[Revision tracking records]
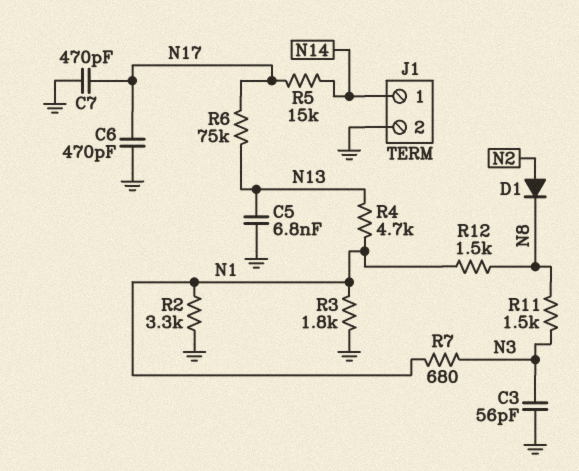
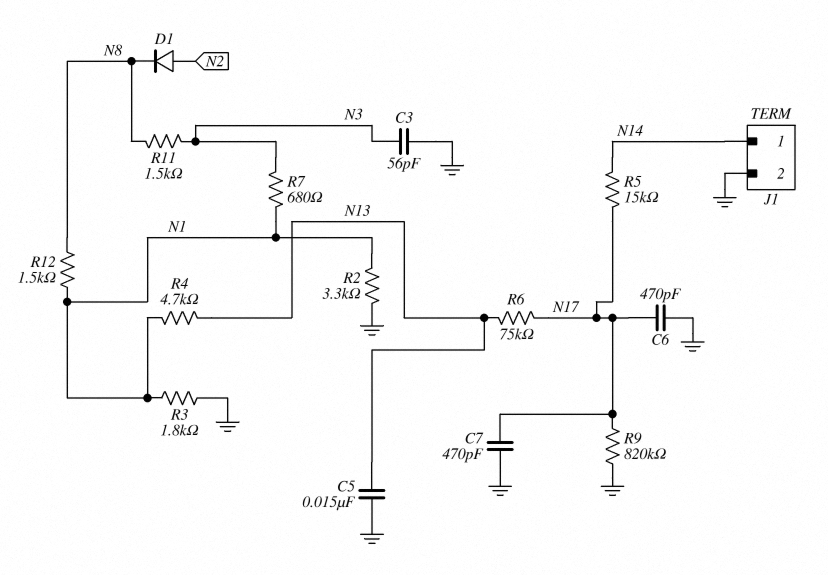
C5: 6.8nF (GND, N13) -> 15nF (GND, N13)
R9: none -> 820k (GND, N17)

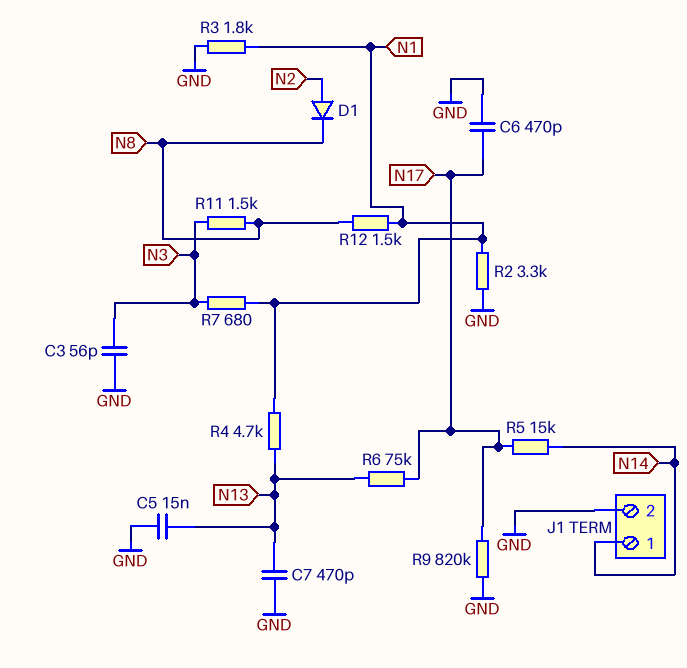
C7: 470pF (GND, N17) -> 470pF (GND, N13)

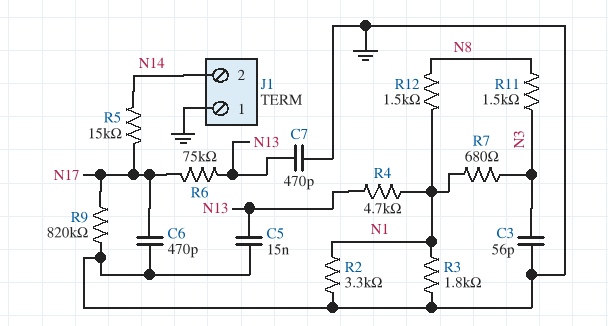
D1: diode (A N2, K N8) -> none
J1 pin 1: N14 -> GND
J1 pin 2: GND -> N14

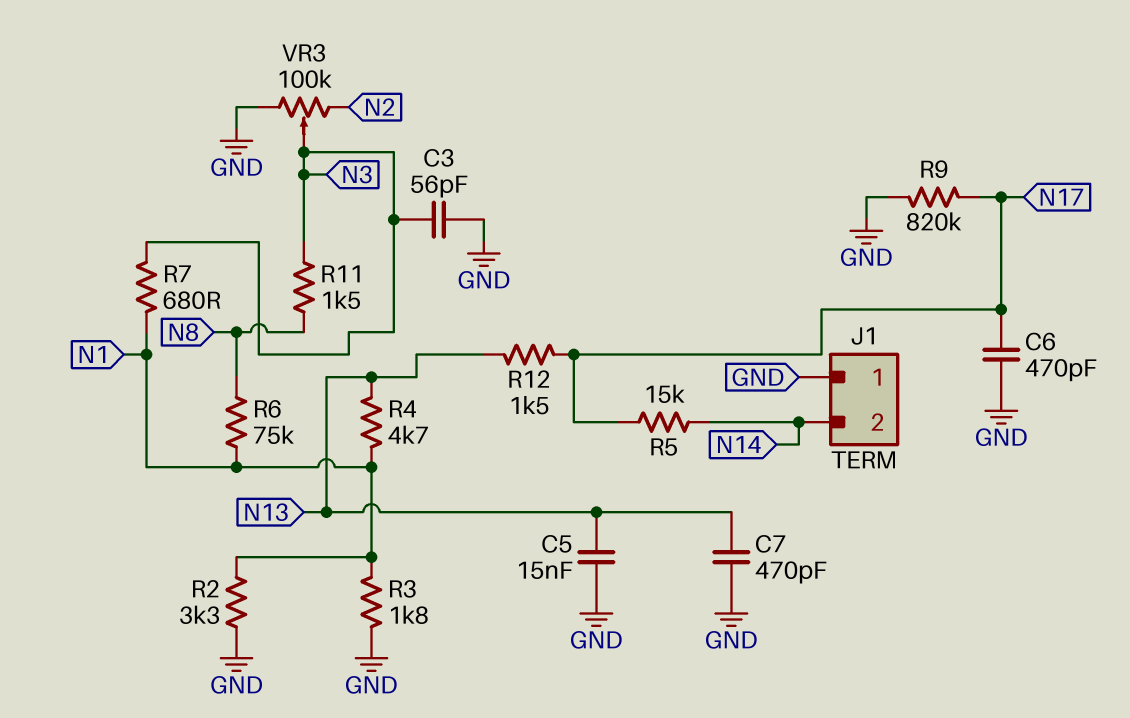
R6: 75k (N13, N17) -> 75k (N1, N8)
R12: 1.5k (N1, N8) -> 1.5k (N13, N17)
VR3: none -> 100k (GND, N2, wiper N3)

Exercise description: Any picture among the entries must be skipped; copy all else exactly.

Response:
C5: 6.8nF (GND, N13) -> 15nF (GND, N13)
R9: none -> 820k (GND, N17)

C7: 470pF (GND, N17) -> 470pF (GND, N13)

D1: diode (A N2, K N8) -> none
J1 pin 1: N14 -> GND
J1 pin 2: GND -> N14

R6: 75k (N13, N17) -> 75k (N1, N8)
R12: 1.5k (N1, N8) -> 1.5k (N13, N17)
VR3: none -> 100k (GND, N2, wiper N3)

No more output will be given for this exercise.